[Input for this task — start]

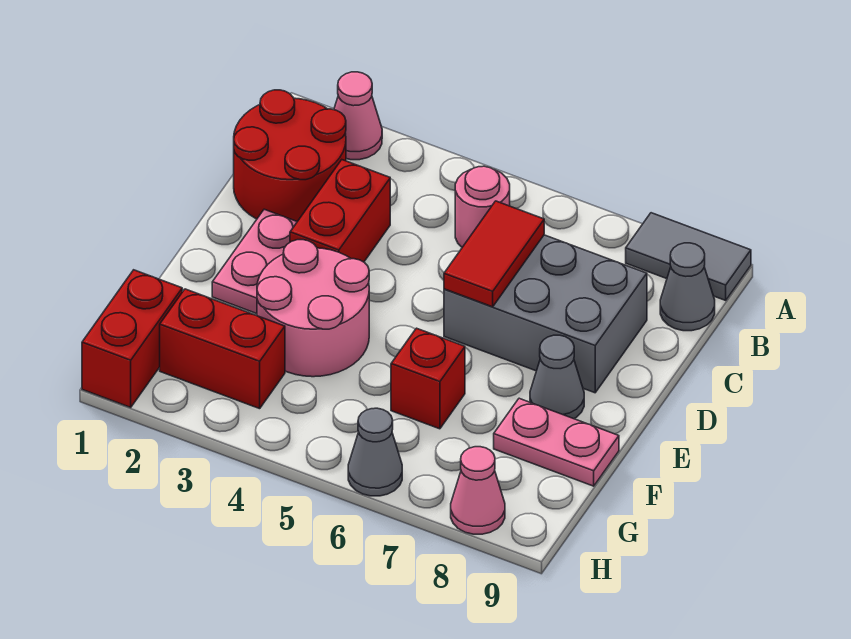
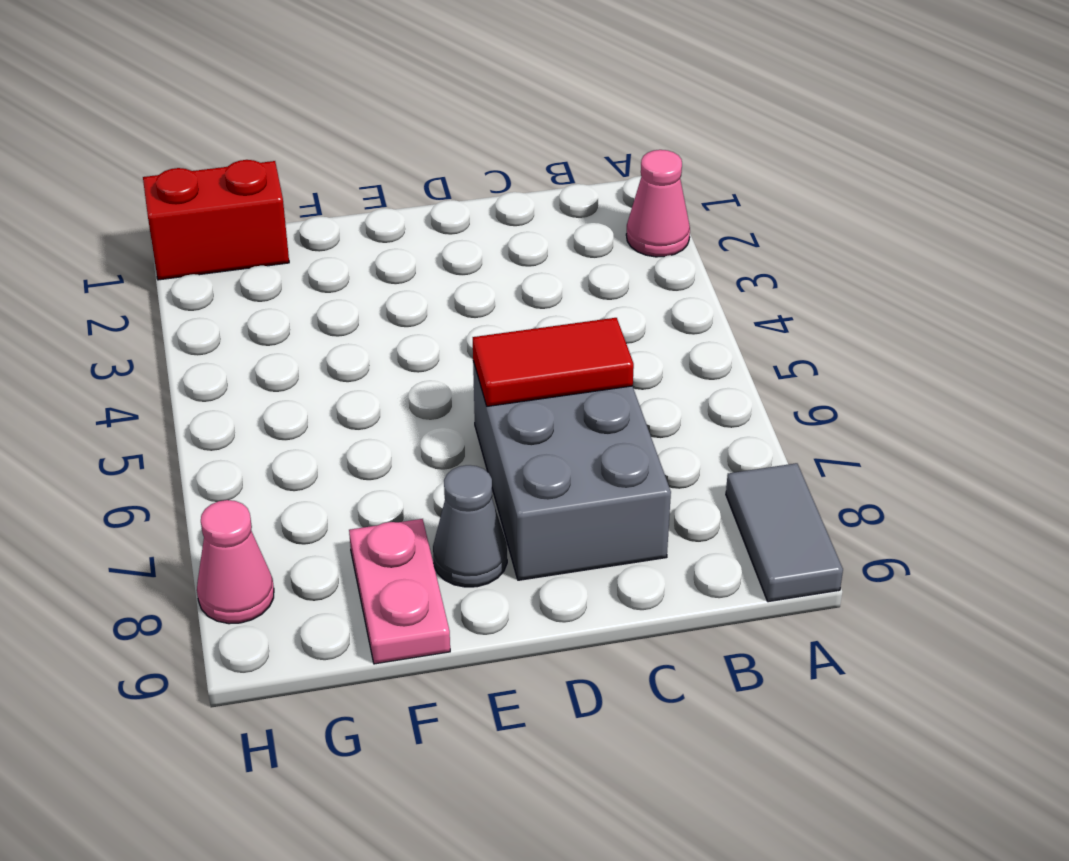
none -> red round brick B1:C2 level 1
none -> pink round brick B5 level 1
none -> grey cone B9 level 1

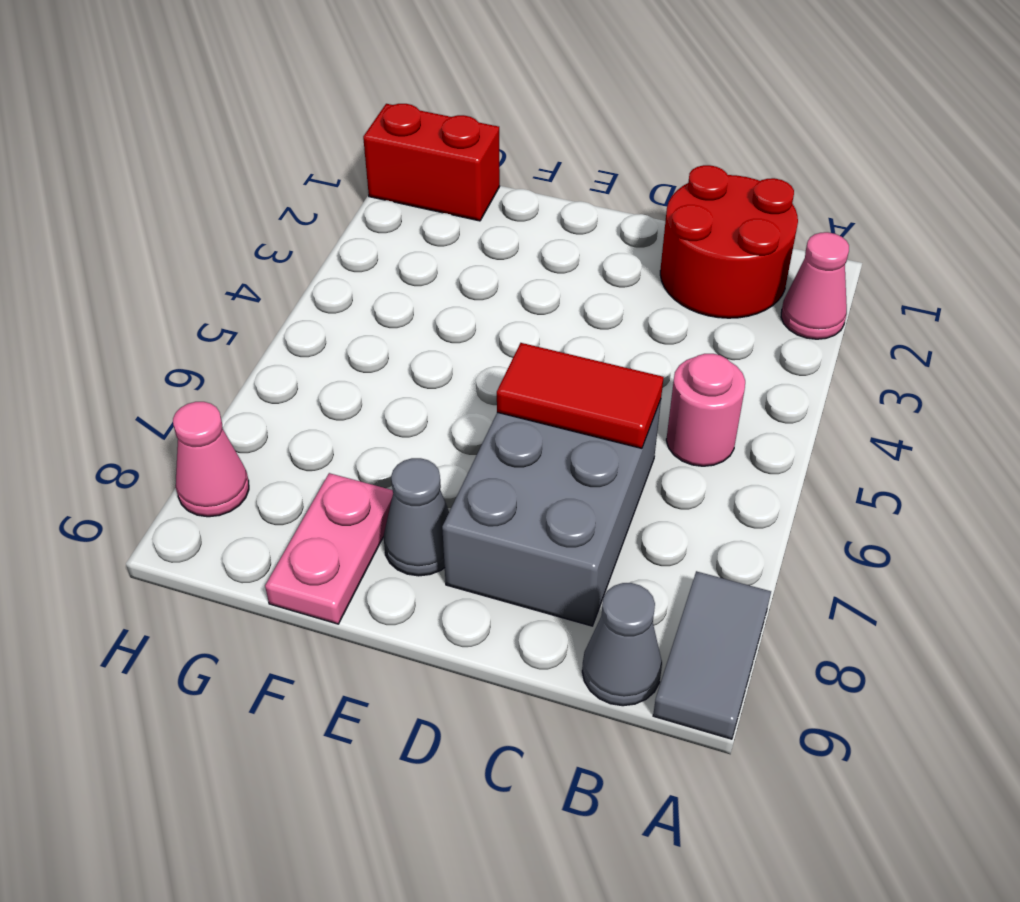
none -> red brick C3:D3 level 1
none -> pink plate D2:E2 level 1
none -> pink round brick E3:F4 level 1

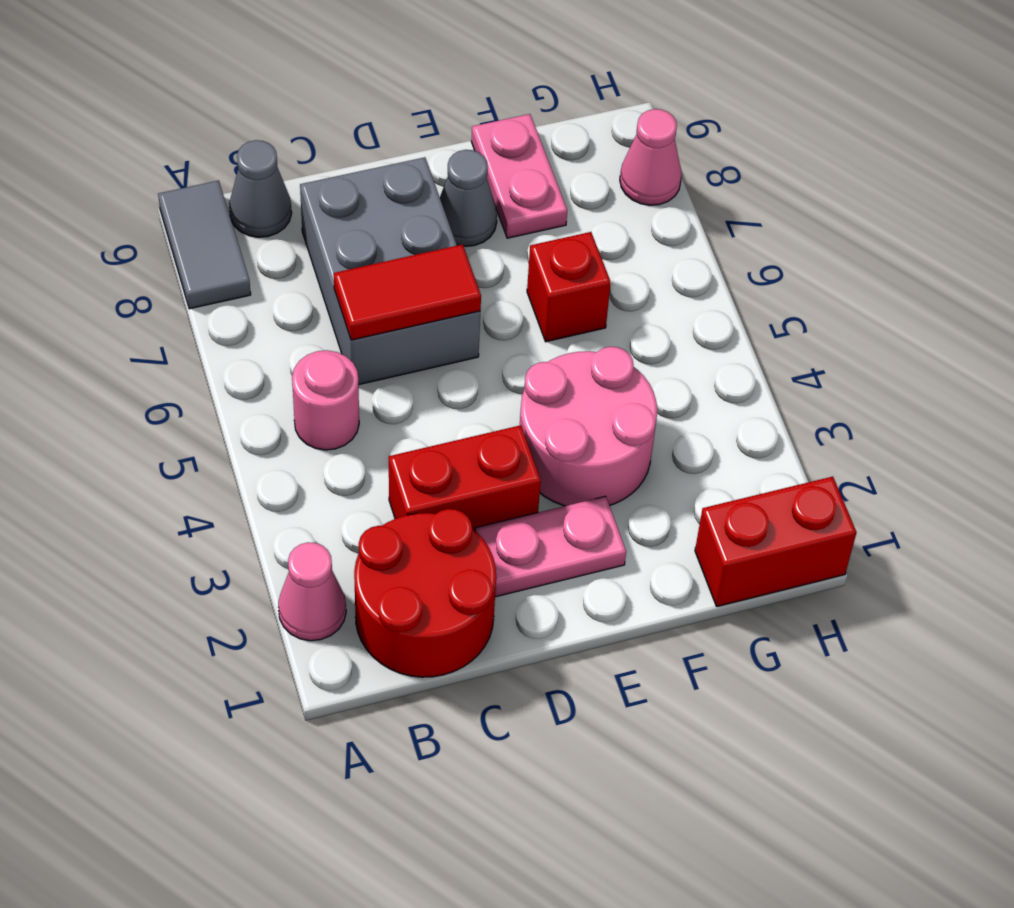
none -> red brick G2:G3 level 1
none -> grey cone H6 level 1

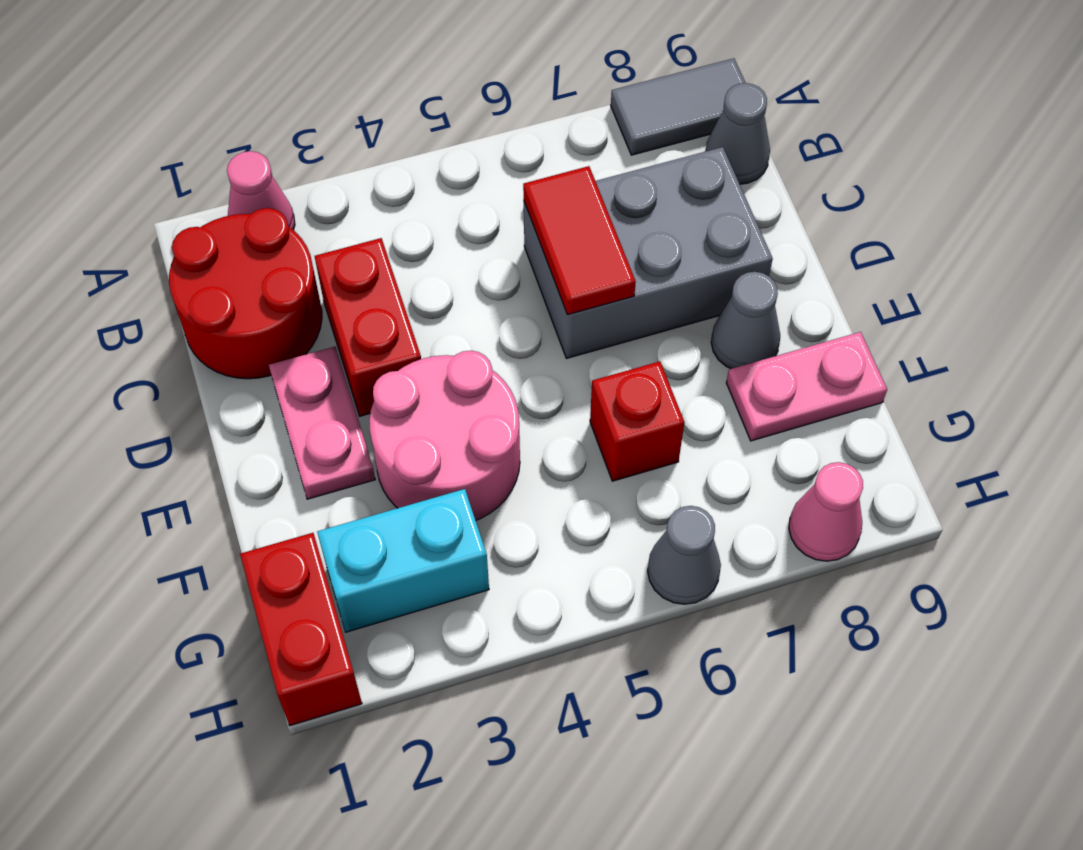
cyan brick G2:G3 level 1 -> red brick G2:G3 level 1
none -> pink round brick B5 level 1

[Input for this task — finish]
[Input for this task — start]

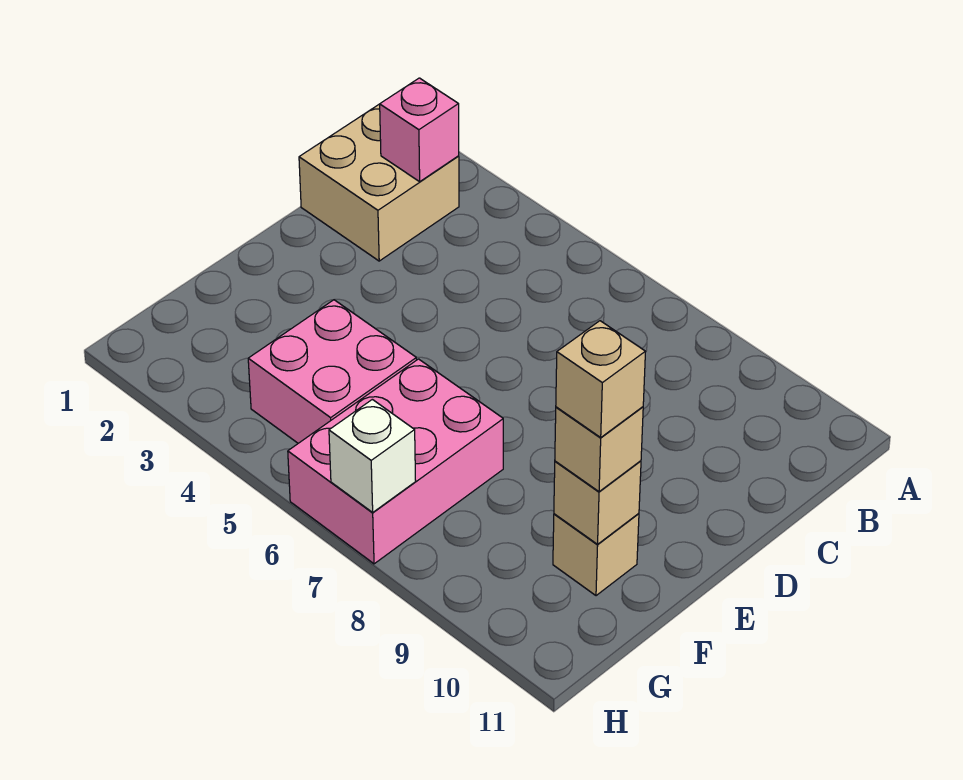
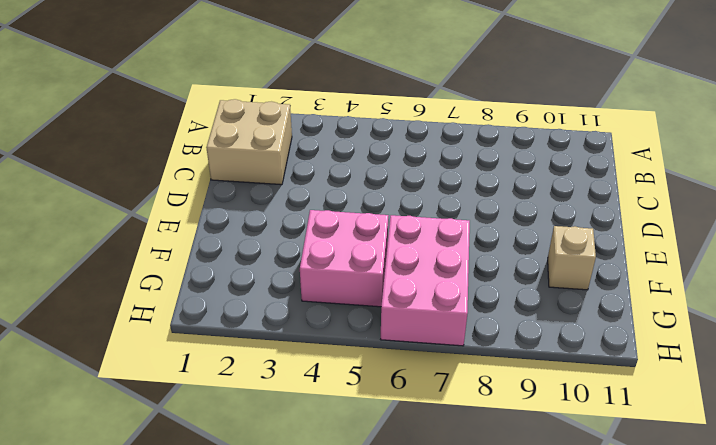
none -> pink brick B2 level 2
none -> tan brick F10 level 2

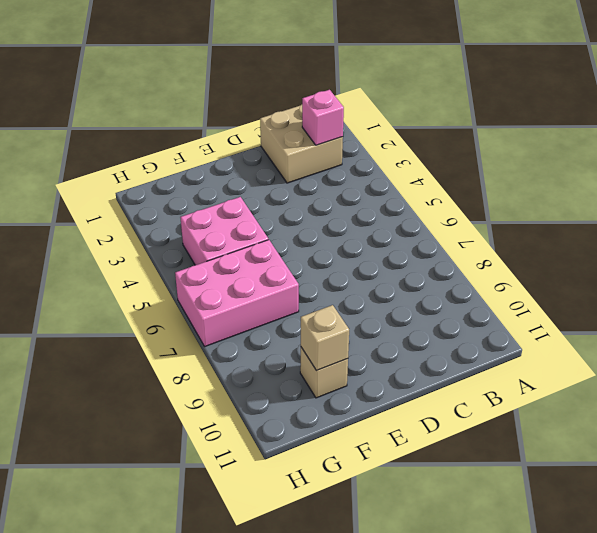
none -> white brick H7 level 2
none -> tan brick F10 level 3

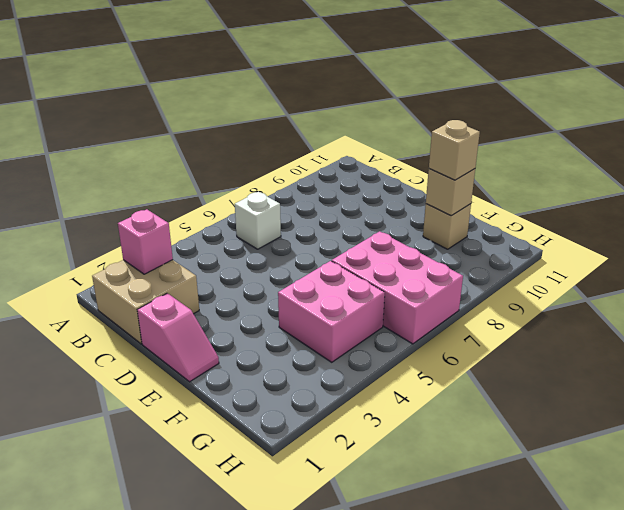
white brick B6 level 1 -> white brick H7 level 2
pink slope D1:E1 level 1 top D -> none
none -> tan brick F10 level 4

[Input for this task — finish]

§ **Required work**:
Copy each line in the listing where "cone" appears.

§ **Written solution**:
none -> grey cone B9 level 1
none -> grey cone H6 level 1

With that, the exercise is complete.